*** Input material Section Begins ***

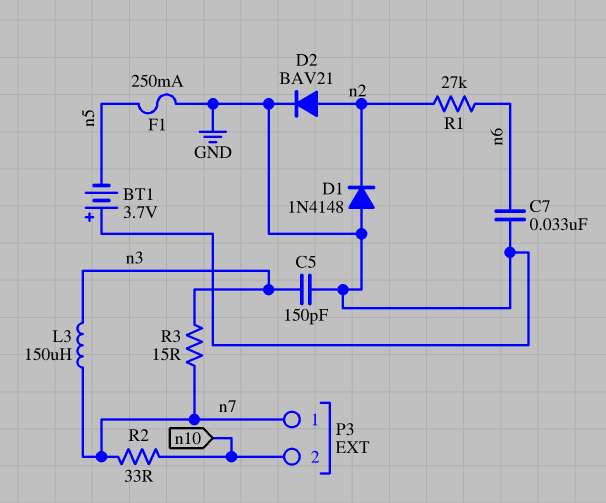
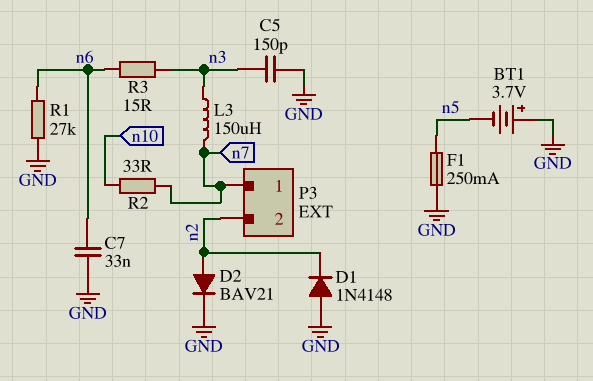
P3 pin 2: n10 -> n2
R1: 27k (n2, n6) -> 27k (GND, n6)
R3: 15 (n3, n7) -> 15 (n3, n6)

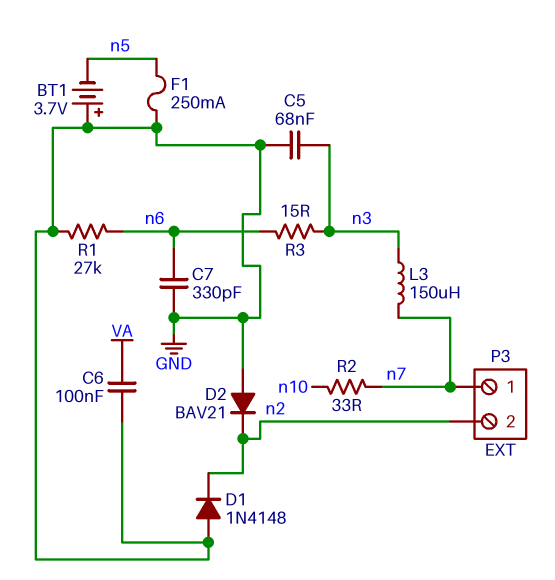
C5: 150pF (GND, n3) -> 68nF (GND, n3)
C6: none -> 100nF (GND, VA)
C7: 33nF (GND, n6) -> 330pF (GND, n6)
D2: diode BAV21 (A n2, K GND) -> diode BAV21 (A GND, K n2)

*** Input material Section Ends ***

◆ Exercise brief ◆
What you write should match, word for word, the lines from the one containing "R3: 15 (n3, n7) -> 15 (n3, n6)" to the end of the listing, with both ends kept and the pictures left out.

◆ Answer to this task ◆
R3: 15 (n3, n7) -> 15 (n3, n6)

C5: 150pF (GND, n3) -> 68nF (GND, n3)
C6: none -> 100nF (GND, VA)
C7: 33nF (GND, n6) -> 330pF (GND, n6)
D2: diode BAV21 (A n2, K GND) -> diode BAV21 (A GND, K n2)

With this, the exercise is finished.